* **Work to complete**
Exactly repeat all the records below, omitting the images they hold.

* **Given data**
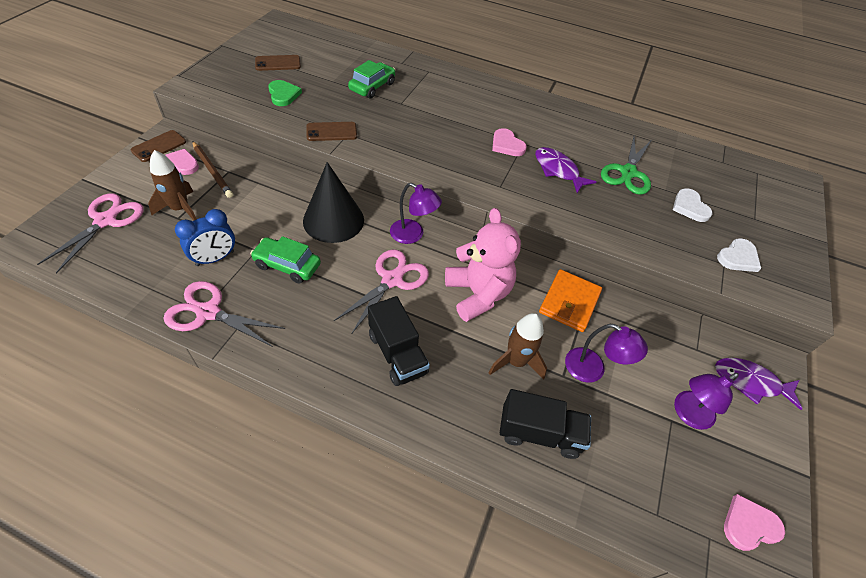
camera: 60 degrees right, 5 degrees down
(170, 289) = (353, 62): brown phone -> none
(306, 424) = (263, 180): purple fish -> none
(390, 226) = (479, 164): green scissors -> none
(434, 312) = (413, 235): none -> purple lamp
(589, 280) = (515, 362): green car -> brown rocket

* **Task response**
camera: 60 degrees right, 5 degrees down
(170, 289) = (353, 62): brown phone -> none
(306, 424) = (263, 180): purple fish -> none
(390, 226) = (479, 164): green scissors -> none
(434, 312) = (413, 235): none -> purple lamp
(589, 280) = (515, 362): green car -> brown rocket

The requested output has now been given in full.